Before-and-after change records:
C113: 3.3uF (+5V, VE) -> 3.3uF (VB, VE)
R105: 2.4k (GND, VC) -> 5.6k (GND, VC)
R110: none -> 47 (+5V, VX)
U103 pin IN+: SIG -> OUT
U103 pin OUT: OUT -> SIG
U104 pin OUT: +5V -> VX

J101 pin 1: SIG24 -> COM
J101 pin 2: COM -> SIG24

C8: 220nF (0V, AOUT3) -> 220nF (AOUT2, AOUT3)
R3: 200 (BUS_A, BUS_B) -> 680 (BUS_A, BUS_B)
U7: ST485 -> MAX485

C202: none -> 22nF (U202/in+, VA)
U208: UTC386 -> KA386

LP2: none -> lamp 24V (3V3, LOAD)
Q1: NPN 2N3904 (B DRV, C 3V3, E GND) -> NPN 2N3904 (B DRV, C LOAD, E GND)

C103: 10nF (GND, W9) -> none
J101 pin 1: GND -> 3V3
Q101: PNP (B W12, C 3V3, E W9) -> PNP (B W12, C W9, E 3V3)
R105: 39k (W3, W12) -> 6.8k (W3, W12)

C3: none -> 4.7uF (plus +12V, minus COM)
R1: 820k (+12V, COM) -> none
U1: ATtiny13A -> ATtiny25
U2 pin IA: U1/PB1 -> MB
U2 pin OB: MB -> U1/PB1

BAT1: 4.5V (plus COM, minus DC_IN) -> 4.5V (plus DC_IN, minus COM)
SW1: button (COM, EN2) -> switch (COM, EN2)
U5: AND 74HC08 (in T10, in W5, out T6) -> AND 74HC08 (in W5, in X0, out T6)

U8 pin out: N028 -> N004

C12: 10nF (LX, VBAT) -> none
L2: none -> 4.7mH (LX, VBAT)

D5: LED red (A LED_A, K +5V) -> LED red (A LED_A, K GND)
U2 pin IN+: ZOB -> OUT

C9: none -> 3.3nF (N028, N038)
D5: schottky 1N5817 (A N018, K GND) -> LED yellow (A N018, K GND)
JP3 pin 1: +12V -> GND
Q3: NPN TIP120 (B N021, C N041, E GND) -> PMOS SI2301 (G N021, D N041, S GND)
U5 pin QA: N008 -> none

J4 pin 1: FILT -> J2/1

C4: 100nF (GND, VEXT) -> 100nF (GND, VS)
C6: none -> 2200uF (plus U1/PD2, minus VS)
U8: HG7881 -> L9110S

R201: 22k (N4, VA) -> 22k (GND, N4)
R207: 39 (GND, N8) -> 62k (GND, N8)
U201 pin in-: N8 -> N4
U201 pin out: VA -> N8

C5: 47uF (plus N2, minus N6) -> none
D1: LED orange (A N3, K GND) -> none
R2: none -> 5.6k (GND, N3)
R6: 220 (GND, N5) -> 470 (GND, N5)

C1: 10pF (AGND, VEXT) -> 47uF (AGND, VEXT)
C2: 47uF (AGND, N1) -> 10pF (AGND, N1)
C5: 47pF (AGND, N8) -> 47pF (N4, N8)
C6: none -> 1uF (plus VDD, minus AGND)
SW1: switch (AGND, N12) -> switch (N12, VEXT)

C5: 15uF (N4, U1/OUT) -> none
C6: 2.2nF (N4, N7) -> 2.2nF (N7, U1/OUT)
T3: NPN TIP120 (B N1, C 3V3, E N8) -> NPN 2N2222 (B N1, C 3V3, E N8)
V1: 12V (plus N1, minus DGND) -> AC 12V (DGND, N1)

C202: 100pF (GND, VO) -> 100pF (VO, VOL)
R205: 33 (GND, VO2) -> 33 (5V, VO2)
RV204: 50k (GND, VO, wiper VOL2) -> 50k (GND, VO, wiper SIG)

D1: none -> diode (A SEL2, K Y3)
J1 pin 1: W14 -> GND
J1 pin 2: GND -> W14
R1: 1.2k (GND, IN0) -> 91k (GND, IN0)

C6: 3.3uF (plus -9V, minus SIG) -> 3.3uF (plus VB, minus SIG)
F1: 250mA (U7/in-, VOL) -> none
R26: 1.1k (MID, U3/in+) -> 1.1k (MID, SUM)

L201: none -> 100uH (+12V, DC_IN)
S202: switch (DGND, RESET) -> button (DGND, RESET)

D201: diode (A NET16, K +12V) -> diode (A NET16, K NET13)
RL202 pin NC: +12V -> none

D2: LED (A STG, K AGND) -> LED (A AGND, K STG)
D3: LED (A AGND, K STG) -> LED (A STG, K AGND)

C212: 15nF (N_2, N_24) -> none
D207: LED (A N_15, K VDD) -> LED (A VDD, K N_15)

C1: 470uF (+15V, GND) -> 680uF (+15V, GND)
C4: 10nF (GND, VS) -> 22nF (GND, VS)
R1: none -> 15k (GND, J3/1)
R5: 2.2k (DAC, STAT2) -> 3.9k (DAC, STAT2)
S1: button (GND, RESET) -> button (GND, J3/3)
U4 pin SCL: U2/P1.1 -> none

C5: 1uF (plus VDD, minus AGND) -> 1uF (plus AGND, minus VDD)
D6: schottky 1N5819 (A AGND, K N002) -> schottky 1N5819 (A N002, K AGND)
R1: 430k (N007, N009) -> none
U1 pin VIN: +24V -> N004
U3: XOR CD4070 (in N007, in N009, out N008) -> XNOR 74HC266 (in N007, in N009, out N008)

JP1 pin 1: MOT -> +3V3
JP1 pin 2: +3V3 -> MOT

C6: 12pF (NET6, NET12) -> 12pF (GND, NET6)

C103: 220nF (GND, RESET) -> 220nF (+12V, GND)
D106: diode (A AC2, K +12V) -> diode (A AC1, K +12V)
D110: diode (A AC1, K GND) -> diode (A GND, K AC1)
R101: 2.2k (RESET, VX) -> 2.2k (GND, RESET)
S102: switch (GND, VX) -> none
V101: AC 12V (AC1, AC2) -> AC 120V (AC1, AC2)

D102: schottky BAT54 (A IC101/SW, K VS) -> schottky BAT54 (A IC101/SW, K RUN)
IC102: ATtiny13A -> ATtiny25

Exercise prompt
Would you copy out each line of the records above where the word "VBAT" occurs?

Response for this exercise
C12: 10nF (LX, VBAT) -> none
L2: none -> 4.7mH (LX, VBAT)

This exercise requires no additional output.